> _DESCRIPTION OF THE TASK_
Exactly reproduce the line that contains "R8: 1k (NET19, NET21) -> 1k (NET19, VIN)" and all lines after it in the entries below, through the very last line.

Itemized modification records
++++++++++++++++++++

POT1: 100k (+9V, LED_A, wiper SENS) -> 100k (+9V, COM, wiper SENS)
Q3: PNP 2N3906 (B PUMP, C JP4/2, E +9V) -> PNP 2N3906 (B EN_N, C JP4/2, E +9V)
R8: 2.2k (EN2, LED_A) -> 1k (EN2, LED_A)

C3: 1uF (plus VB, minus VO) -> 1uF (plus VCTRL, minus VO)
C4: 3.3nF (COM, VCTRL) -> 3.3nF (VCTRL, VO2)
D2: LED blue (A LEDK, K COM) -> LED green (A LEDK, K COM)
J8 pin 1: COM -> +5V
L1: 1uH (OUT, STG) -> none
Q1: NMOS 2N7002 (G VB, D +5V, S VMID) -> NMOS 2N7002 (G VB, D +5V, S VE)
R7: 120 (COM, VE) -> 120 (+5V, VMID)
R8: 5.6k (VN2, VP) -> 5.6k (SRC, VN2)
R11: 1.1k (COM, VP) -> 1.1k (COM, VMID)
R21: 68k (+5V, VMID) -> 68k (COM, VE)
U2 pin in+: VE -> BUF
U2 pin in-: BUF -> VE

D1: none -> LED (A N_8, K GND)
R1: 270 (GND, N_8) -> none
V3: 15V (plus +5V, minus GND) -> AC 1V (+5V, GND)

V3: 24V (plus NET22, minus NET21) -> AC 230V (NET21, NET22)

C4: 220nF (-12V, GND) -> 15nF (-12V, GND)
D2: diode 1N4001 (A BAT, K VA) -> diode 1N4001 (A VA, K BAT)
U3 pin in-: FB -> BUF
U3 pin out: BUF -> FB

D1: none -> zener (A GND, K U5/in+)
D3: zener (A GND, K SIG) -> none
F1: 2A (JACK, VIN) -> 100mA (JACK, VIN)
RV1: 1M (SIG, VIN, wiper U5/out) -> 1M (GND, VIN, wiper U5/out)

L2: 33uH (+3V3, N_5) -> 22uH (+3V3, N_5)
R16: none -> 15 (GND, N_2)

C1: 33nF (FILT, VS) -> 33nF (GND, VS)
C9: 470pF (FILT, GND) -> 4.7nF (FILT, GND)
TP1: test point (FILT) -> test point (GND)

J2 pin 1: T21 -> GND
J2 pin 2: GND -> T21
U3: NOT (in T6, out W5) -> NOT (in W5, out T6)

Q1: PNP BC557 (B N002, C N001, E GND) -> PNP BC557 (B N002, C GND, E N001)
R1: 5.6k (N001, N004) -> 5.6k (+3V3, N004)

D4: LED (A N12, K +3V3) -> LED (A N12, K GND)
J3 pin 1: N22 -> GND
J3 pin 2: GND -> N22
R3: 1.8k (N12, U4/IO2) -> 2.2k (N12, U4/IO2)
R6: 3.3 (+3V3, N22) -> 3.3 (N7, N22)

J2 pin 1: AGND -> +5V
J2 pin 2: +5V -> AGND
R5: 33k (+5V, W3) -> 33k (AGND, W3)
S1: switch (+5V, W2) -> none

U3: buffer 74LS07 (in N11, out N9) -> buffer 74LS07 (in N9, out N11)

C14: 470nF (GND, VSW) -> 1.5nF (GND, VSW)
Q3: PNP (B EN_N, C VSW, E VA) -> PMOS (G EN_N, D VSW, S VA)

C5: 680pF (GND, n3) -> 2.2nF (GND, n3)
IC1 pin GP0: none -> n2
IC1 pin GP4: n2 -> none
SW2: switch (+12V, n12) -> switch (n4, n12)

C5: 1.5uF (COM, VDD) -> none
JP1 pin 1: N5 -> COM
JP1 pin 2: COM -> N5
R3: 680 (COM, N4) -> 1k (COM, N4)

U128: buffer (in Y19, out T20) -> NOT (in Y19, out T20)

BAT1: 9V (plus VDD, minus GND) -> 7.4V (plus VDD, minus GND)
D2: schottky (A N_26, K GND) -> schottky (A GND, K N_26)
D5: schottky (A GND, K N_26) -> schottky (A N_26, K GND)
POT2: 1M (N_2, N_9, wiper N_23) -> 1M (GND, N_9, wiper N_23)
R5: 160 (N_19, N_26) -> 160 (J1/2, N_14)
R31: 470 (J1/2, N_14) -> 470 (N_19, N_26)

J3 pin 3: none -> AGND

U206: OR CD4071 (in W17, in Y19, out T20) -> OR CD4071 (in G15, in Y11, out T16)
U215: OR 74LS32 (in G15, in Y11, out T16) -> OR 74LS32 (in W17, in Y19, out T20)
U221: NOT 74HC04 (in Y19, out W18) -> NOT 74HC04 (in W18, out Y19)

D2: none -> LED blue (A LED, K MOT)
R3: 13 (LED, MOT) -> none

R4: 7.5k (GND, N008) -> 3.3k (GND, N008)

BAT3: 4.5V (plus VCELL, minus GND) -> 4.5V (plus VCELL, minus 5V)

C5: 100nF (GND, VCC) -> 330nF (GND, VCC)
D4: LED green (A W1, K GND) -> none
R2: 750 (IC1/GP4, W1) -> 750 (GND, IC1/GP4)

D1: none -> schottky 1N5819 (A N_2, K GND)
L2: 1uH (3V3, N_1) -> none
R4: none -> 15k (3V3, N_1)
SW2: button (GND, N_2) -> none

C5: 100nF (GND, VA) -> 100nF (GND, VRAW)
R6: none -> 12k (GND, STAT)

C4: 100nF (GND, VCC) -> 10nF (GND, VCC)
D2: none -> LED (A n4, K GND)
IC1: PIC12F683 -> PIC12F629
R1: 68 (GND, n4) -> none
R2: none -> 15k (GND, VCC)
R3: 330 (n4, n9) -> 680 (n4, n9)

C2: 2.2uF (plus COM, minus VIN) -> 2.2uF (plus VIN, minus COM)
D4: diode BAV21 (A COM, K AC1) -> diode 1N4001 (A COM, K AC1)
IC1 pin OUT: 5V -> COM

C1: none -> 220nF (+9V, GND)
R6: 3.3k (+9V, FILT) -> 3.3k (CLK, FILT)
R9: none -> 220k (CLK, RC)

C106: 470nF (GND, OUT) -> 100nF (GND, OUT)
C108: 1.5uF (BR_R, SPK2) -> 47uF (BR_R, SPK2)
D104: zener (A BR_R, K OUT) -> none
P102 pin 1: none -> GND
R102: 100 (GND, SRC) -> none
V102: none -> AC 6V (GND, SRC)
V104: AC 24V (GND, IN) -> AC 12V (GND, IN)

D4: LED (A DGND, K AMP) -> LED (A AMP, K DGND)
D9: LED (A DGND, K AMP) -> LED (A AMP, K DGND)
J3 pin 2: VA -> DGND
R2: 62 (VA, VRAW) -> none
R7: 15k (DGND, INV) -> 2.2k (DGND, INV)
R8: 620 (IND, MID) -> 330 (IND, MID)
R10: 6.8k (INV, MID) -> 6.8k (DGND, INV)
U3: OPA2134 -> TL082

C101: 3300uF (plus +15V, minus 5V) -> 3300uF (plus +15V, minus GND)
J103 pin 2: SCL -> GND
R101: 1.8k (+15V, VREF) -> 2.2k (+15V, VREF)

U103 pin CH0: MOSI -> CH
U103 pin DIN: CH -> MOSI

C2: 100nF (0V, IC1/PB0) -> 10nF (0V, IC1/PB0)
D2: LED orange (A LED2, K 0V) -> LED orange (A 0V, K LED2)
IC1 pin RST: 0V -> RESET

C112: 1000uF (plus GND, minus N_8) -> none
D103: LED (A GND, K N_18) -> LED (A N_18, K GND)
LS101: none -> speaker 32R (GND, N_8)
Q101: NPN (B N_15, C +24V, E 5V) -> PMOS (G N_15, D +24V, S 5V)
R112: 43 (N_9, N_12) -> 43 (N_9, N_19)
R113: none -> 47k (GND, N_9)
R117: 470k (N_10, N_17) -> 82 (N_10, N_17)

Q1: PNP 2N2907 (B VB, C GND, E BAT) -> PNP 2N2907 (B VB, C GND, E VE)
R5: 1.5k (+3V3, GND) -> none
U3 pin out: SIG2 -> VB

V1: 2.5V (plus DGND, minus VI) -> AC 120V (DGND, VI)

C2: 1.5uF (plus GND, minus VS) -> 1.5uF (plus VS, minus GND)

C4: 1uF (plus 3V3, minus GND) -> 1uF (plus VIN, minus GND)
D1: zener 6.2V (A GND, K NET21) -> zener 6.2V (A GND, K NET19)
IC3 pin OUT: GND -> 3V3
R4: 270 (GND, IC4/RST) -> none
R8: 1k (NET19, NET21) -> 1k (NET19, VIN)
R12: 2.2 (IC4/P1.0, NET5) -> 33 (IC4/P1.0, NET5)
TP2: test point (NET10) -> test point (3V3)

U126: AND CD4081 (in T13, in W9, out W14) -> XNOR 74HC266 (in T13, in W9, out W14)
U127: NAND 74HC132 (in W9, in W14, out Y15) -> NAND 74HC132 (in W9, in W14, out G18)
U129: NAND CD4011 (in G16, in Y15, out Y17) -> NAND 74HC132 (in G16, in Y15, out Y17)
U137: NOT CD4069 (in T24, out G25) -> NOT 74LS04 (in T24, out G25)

++++++++++++++++++++

> _SOLUTION FOR THIS EXERCISE_
R8: 1k (NET19, NET21) -> 1k (NET19, VIN)
R12: 2.2 (IC4/P1.0, NET5) -> 33 (IC4/P1.0, NET5)
TP2: test point (NET10) -> test point (3V3)

U126: AND CD4081 (in T13, in W9, out W14) -> XNOR 74HC266 (in T13, in W9, out W14)
U127: NAND 74HC132 (in W9, in W14, out Y15) -> NAND 74HC132 (in W9, in W14, out G18)
U129: NAND CD4011 (in G16, in Y15, out Y17) -> NAND 74HC132 (in G16, in Y15, out Y17)
U137: NOT CD4069 (in T24, out G25) -> NOT 74LS04 (in T24, out G25)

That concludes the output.